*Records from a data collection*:

▽

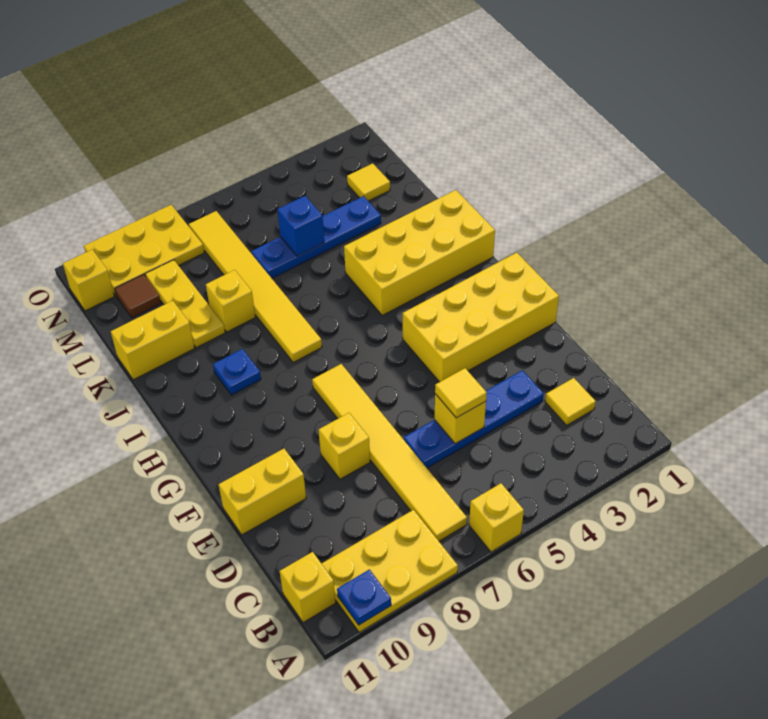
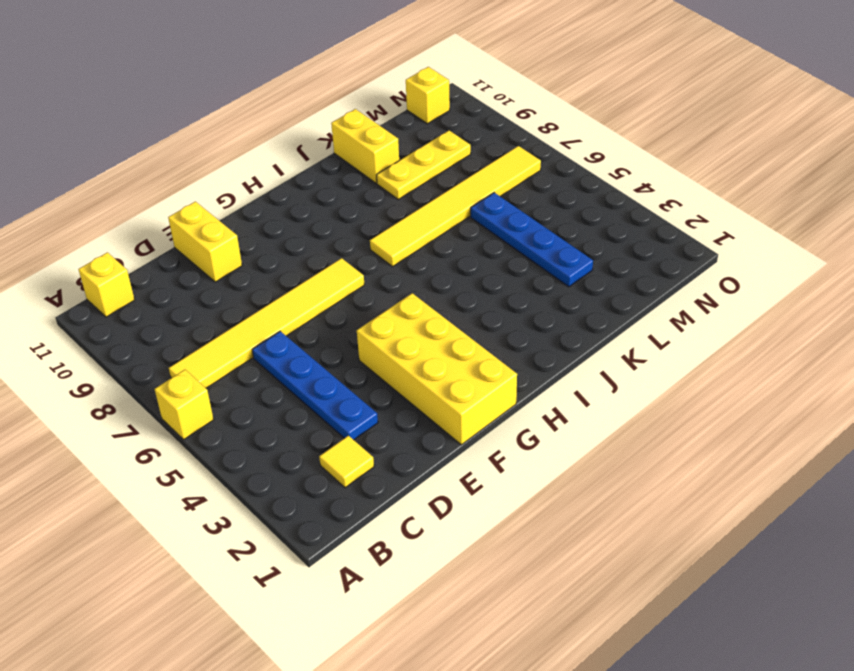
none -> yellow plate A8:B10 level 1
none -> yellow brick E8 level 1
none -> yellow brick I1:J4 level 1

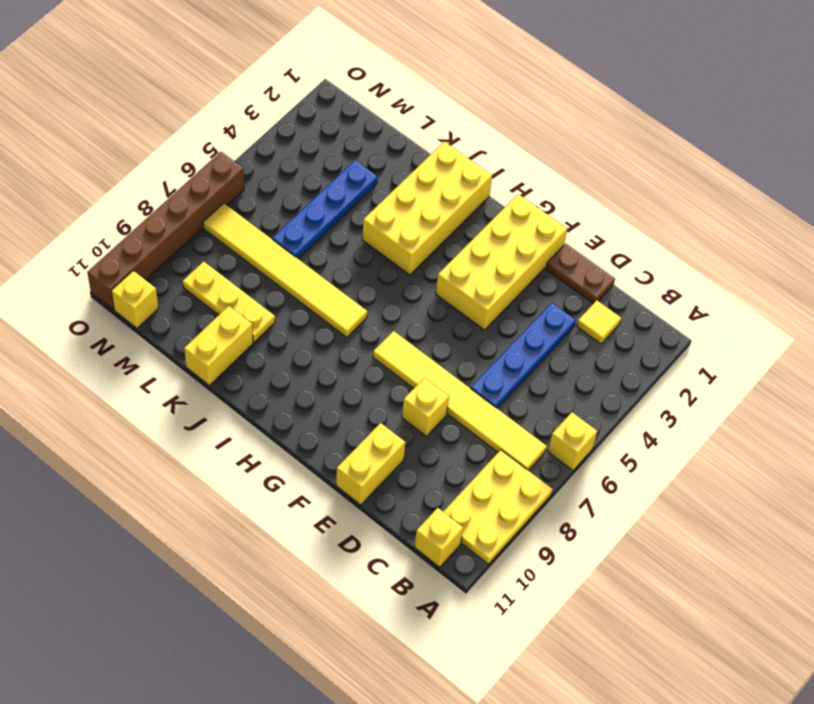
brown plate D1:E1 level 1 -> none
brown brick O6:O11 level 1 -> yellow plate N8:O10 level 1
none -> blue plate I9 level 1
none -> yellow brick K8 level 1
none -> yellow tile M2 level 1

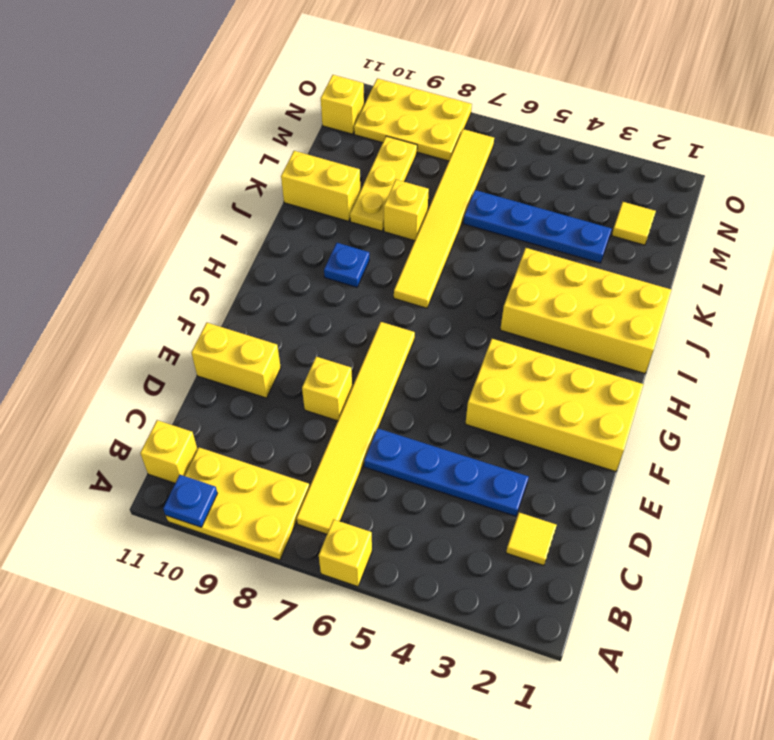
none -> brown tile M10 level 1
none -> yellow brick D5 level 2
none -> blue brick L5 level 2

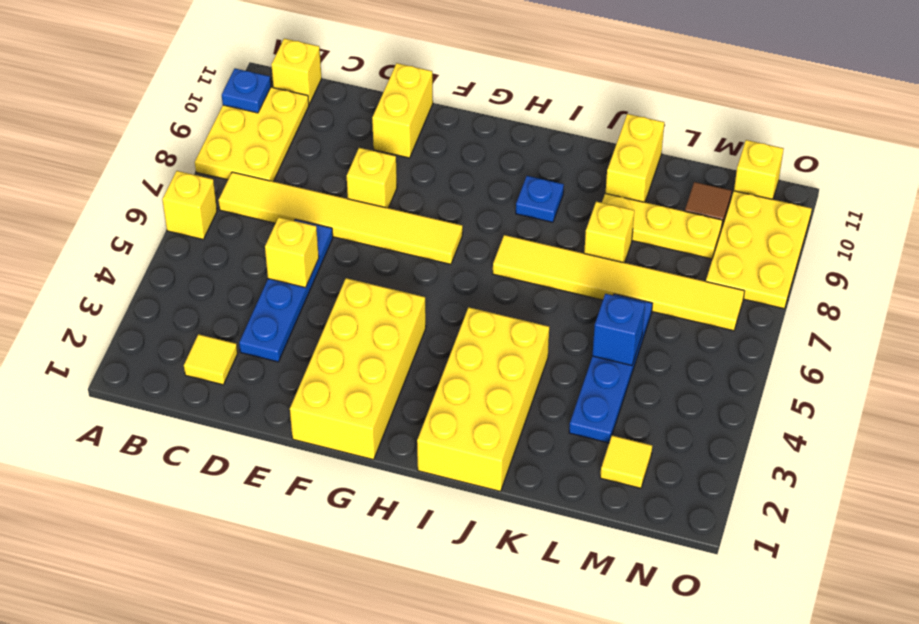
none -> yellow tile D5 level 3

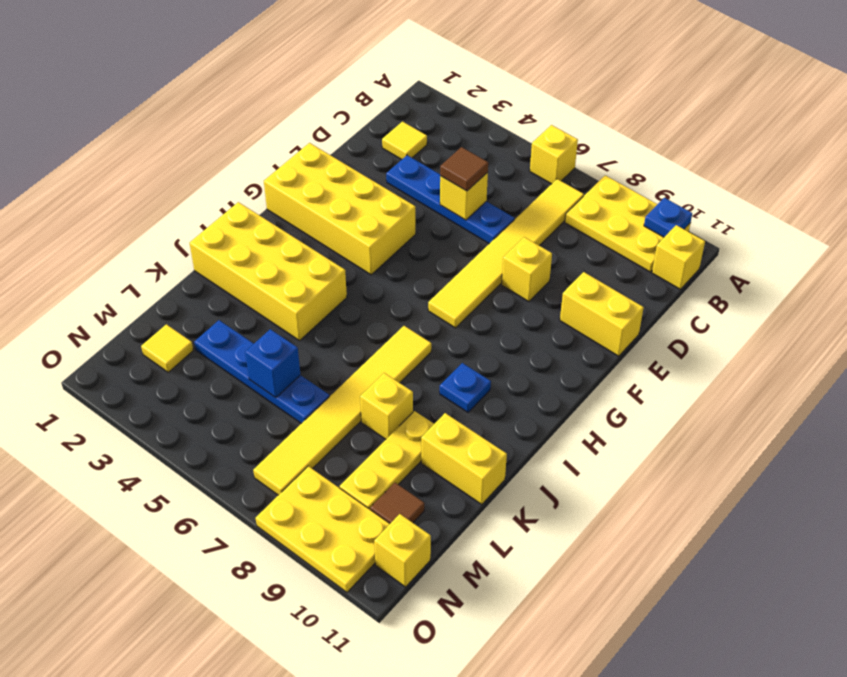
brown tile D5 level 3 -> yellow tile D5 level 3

△

*Exercise description*: Begin at the top of the records above and retype each line exactly until the line containing "none -> yellow tile D5 level 3", which is included. Skip all pictures.

*Exercise response*:
none -> yellow plate A8:B10 level 1
none -> yellow brick E8 level 1
none -> yellow brick I1:J4 level 1

brown plate D1:E1 level 1 -> none
brown brick O6:O11 level 1 -> yellow plate N8:O10 level 1
none -> blue plate I9 level 1
none -> yellow brick K8 level 1
none -> yellow tile M2 level 1

none -> brown tile M10 level 1
none -> yellow brick D5 level 2
none -> blue brick L5 level 2

none -> yellow tile D5 level 3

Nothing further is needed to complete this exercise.